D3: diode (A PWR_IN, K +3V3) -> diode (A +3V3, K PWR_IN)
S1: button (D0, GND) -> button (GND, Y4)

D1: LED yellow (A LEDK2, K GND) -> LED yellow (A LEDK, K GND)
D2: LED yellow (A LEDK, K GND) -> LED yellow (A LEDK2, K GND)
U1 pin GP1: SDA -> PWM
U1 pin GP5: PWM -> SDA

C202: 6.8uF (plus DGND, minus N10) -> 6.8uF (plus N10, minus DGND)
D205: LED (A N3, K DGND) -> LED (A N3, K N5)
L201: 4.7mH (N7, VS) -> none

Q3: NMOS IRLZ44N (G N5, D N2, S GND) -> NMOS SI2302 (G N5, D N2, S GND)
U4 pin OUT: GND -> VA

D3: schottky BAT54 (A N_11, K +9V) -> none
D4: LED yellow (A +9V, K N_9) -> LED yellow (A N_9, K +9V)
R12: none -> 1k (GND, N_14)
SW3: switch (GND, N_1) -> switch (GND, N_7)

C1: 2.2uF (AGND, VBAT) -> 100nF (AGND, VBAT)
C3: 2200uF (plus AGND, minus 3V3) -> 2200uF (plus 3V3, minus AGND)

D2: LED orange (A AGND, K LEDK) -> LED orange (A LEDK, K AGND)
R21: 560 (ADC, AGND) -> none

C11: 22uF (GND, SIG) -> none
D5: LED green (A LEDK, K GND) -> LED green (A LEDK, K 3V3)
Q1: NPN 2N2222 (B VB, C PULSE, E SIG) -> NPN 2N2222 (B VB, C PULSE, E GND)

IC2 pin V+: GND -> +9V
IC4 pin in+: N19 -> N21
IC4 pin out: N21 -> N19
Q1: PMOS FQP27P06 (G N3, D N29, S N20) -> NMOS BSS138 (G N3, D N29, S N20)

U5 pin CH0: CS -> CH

=-=-=-=-=

● **Work instruction**
Whenever a line of the data above includes the word "AGND", copy that line.

● **The answer**
C1: 2.2uF (AGND, VBAT) -> 100nF (AGND, VBAT)
C3: 2200uF (plus AGND, minus 3V3) -> 2200uF (plus 3V3, minus AGND)
D2: LED orange (A AGND, K LEDK) -> LED orange (A LEDK, K AGND)
R21: 560 (ADC, AGND) -> none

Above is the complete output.